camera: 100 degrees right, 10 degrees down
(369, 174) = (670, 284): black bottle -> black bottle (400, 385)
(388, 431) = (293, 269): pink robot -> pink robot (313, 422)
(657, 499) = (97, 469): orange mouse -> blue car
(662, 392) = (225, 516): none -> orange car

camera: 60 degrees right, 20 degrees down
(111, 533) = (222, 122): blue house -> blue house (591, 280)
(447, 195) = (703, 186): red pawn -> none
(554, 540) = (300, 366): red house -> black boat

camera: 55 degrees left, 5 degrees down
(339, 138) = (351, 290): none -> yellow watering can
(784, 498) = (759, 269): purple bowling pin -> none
——
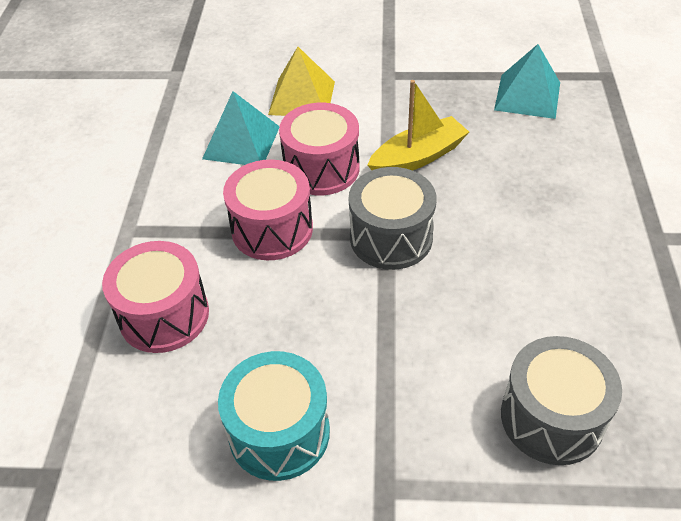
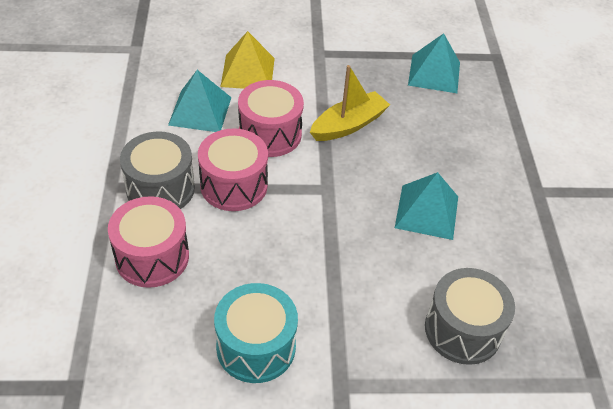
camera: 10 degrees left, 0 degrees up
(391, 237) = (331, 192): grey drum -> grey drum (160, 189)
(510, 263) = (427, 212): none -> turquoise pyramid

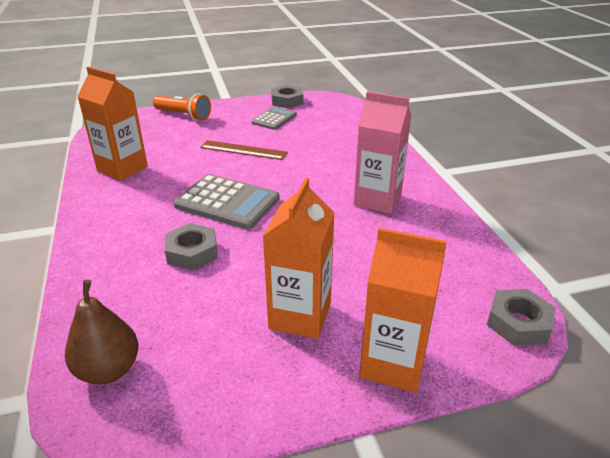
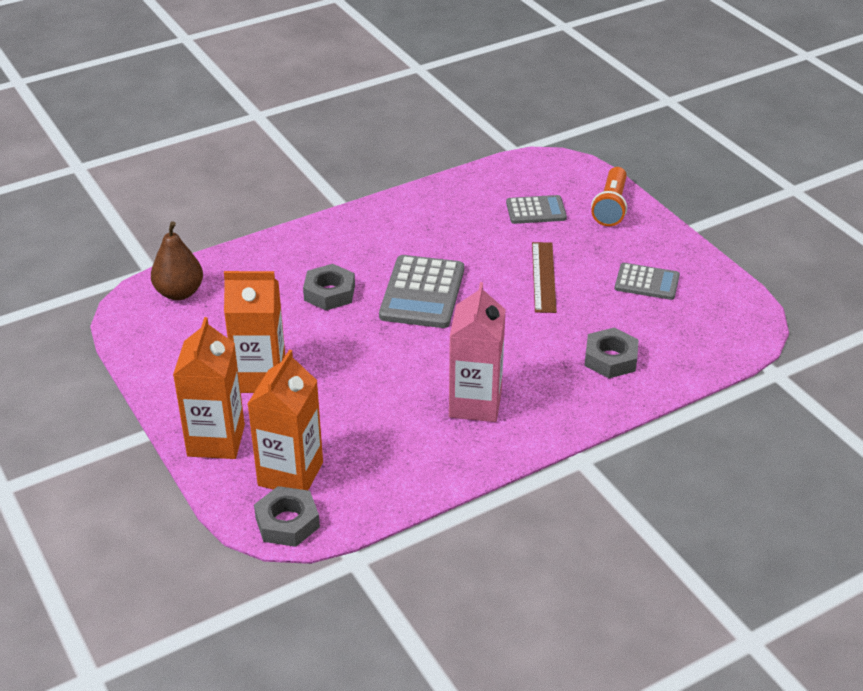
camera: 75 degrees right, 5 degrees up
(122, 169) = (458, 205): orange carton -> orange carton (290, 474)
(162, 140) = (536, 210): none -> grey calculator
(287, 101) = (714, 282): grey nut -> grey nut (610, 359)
——
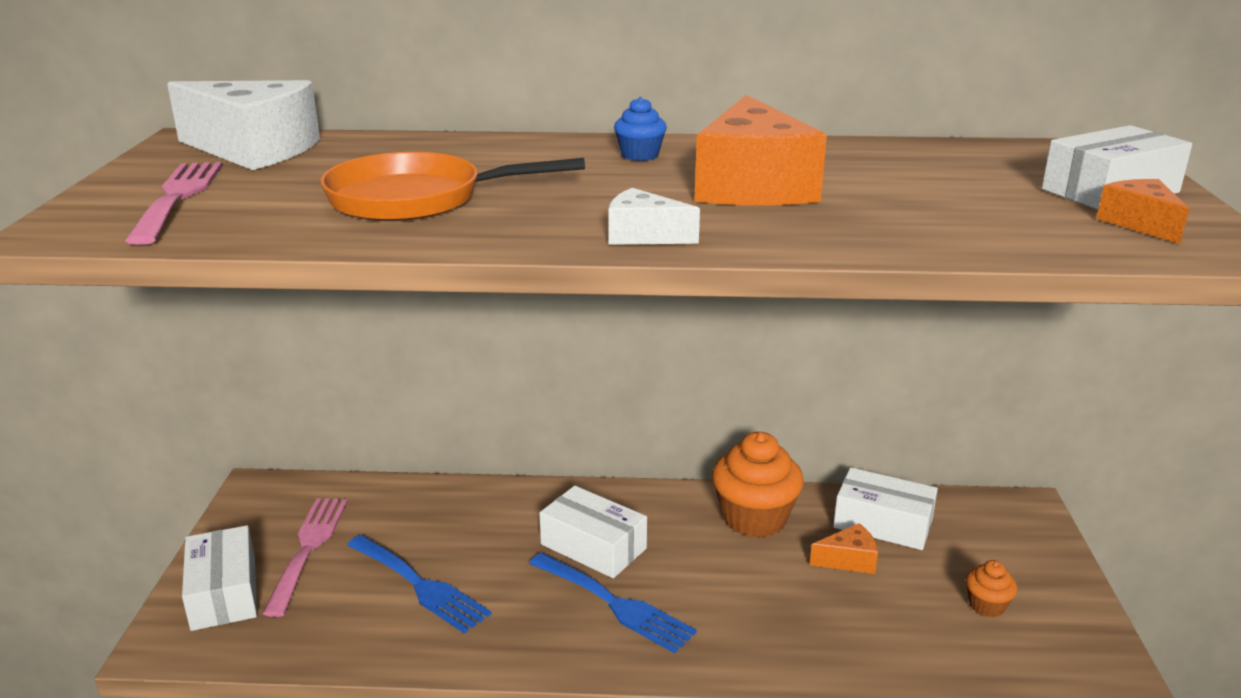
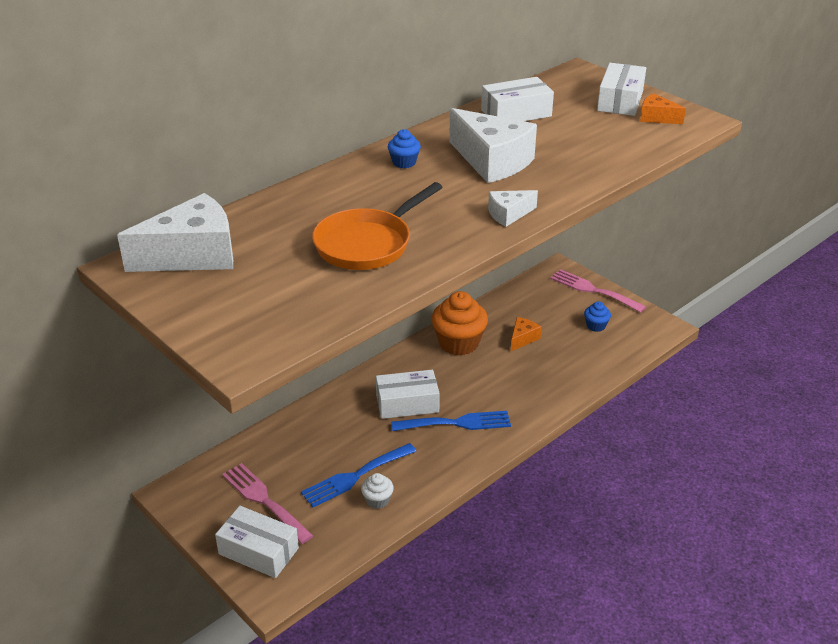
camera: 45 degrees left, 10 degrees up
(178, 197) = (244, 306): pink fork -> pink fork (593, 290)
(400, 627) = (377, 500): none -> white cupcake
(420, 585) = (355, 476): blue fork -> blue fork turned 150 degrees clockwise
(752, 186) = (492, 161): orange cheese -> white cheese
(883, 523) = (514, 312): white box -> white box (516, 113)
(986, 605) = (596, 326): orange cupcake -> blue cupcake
——
_Required work_
Please output the lines of the listing above that fall in the stretch from the one with "camera: 60 degrees right, 20 degrees down" through the one with "(784, 498) = (759, 269): purple", exactly and only those.

_Response to the exercise_
camera: 60 degrees right, 20 degrees down
(111, 533) = (222, 122): blue house -> blue house (591, 280)
(447, 195) = (703, 186): red pawn -> none
(554, 540) = (300, 366): red house -> black boat

camera: 55 degrees left, 5 degrees down
(339, 138) = (351, 290): none -> yellow watering can
(784, 498) = (759, 269): purple bowling pin -> none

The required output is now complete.